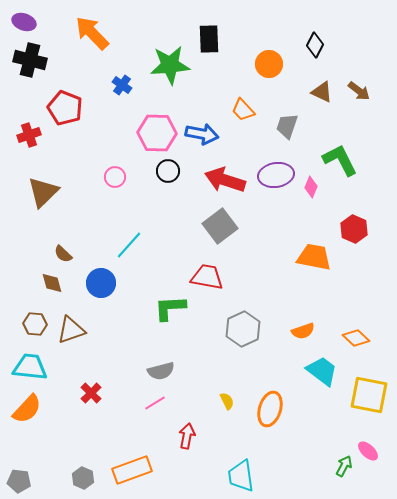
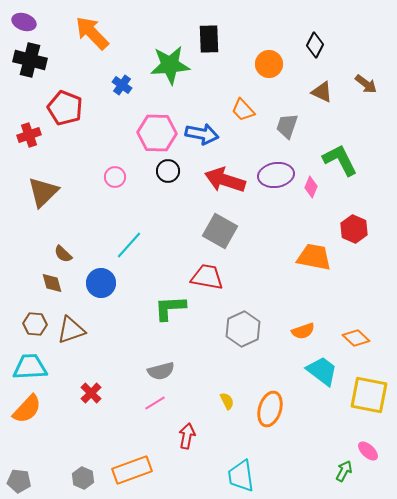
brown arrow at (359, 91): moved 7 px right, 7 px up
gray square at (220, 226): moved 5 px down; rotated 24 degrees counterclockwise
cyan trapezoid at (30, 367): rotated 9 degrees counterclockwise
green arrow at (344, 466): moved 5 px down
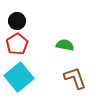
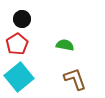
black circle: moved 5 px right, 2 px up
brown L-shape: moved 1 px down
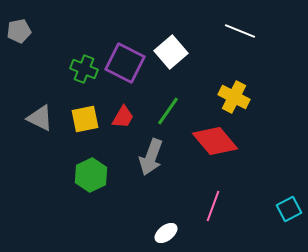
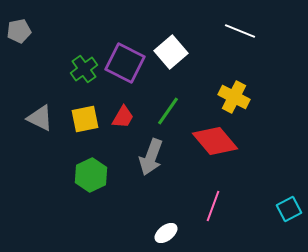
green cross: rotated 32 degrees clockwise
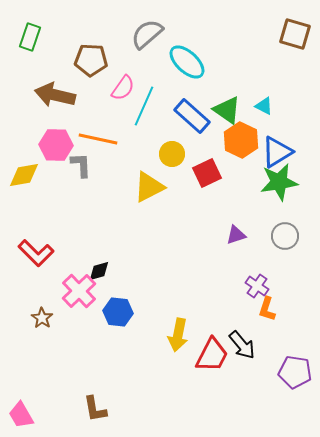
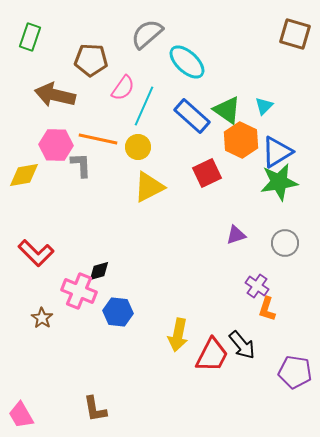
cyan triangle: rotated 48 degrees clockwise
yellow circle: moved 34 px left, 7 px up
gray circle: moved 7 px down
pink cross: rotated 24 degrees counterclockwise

---+---

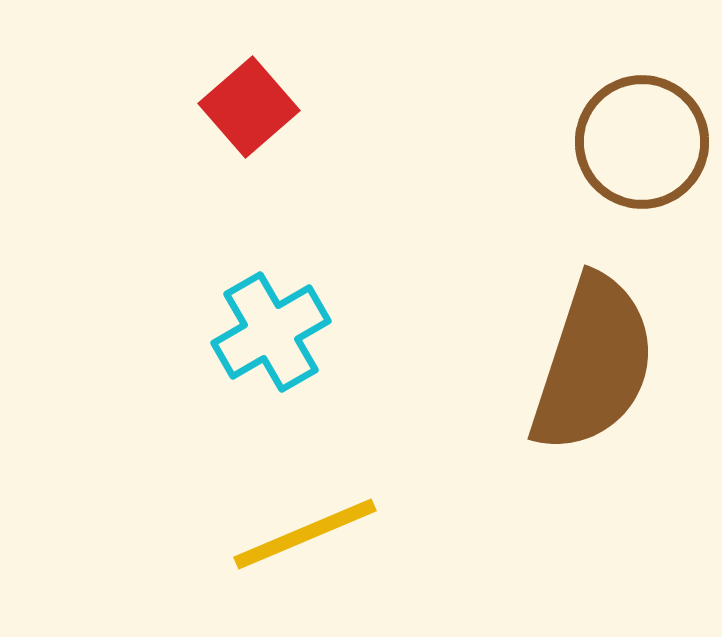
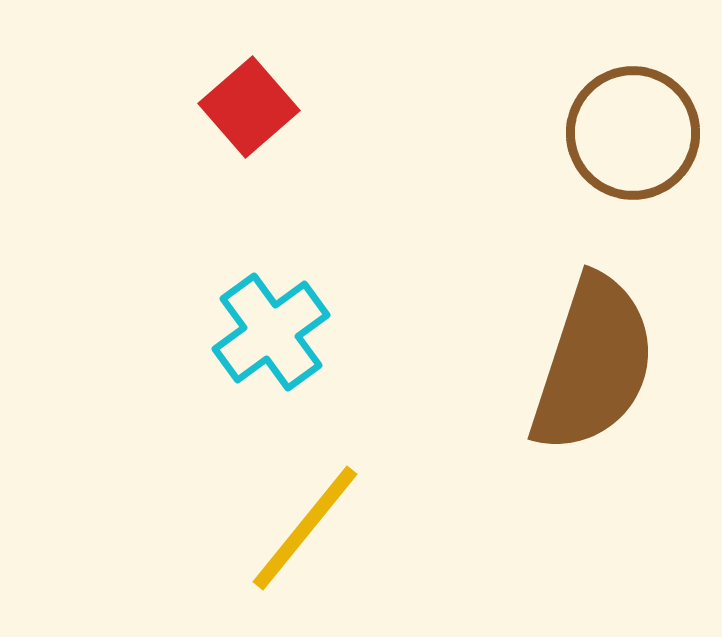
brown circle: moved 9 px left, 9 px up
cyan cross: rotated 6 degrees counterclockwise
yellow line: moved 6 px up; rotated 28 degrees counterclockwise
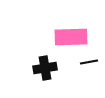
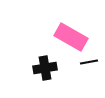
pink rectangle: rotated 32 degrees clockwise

---+---

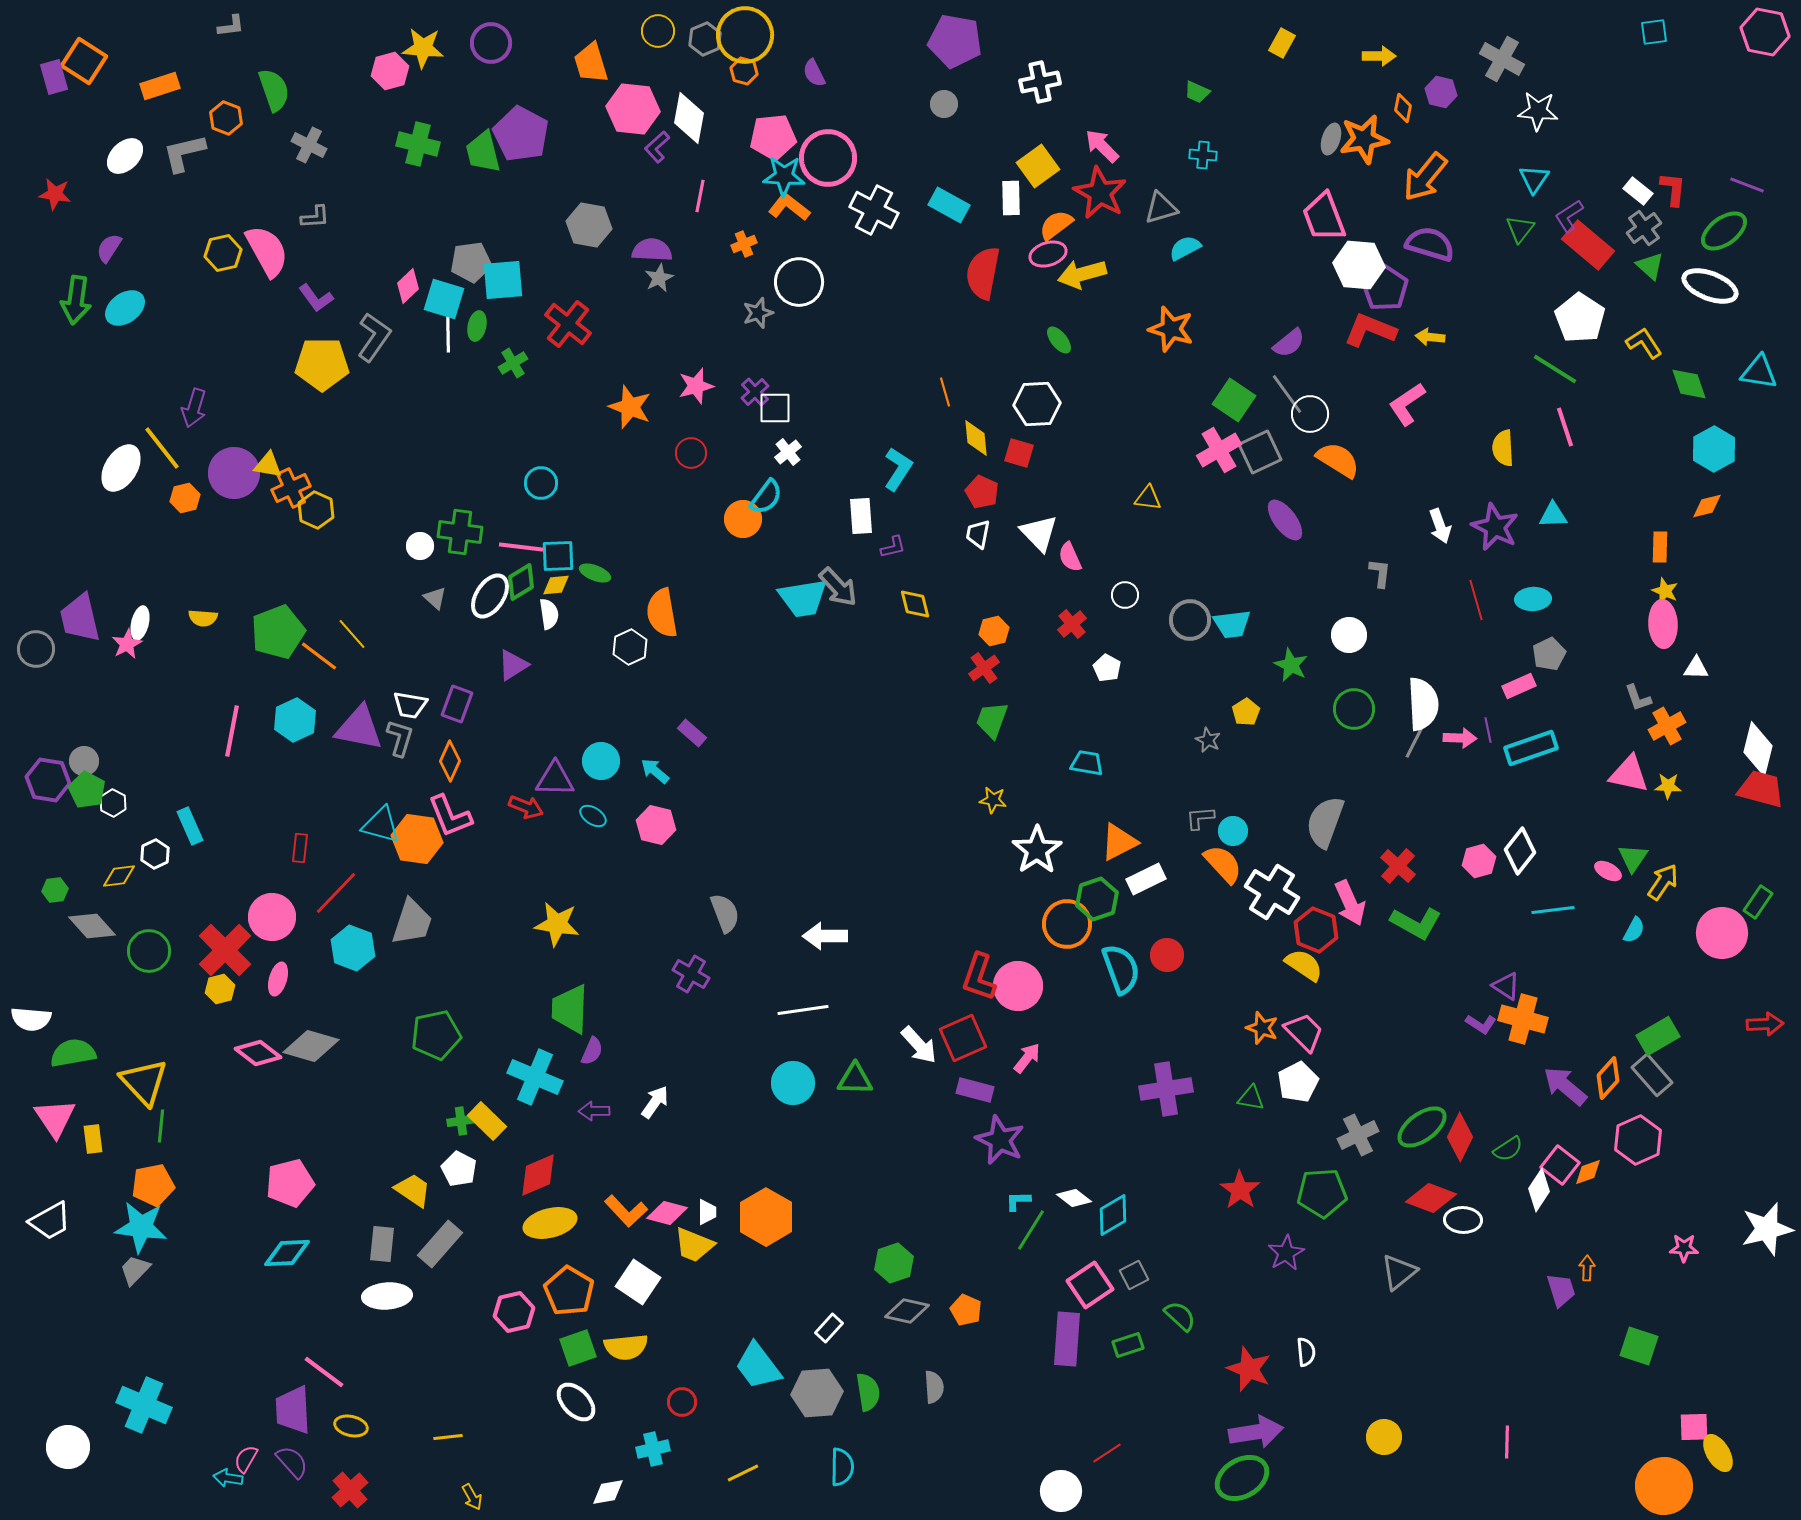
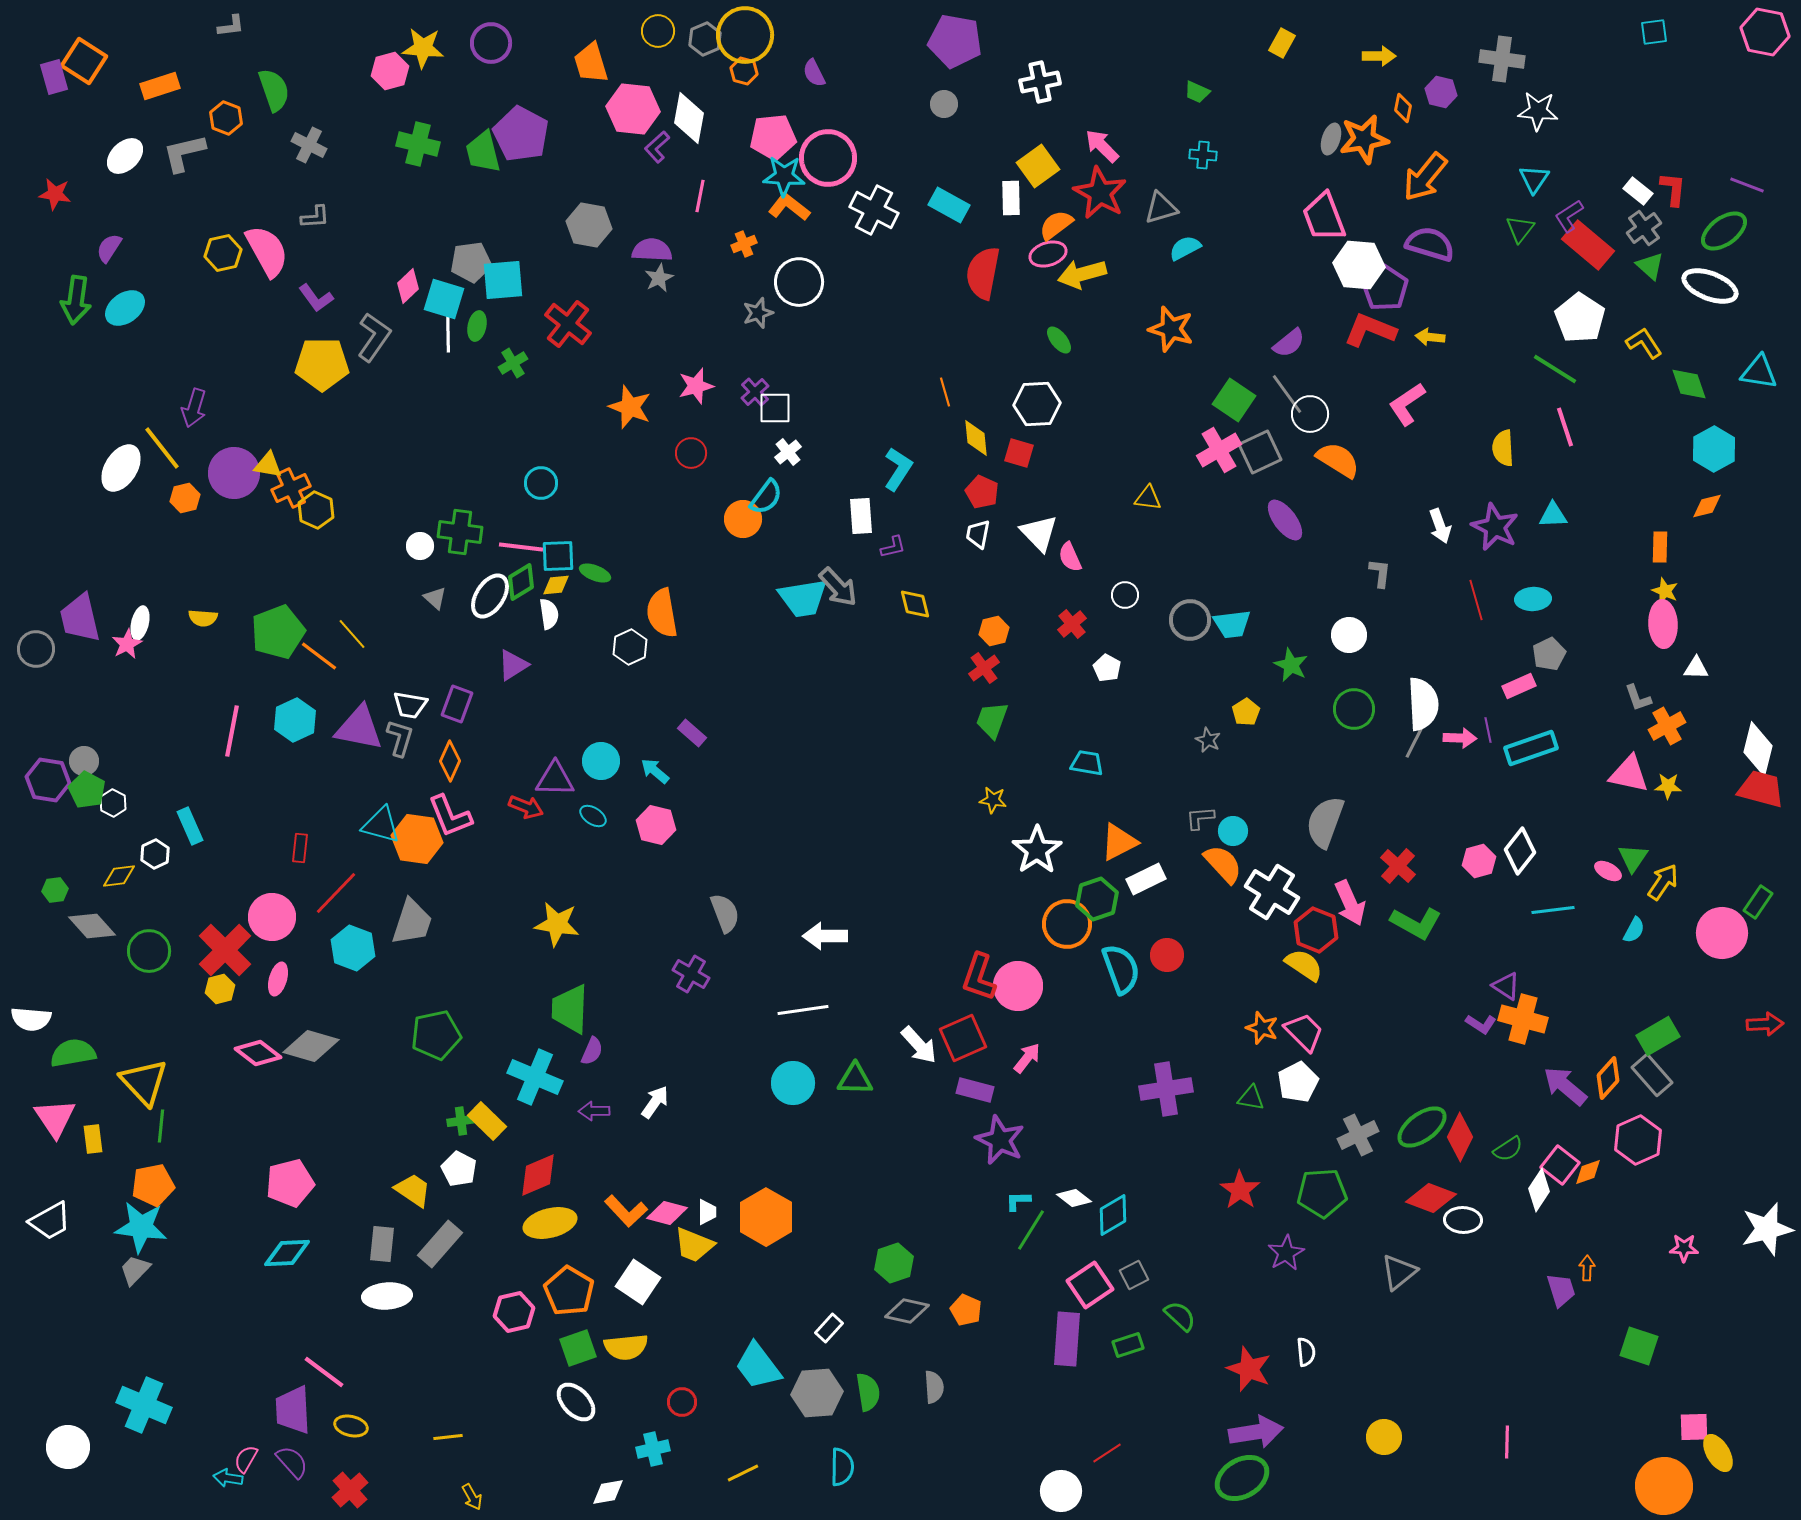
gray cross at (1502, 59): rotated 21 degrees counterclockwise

---+---

What you are asked to do:
Write out word for word the lines above that run from the one with "green cross: rotated 32 degrees clockwise" to the one with "pink cross: rotated". Include both end lines; exclude the images.

Exercise solution:
green cross: rotated 32 degrees clockwise
cyan triangle: rotated 48 degrees clockwise
yellow circle: moved 34 px left, 7 px up
gray circle: moved 7 px down
pink cross: rotated 24 degrees counterclockwise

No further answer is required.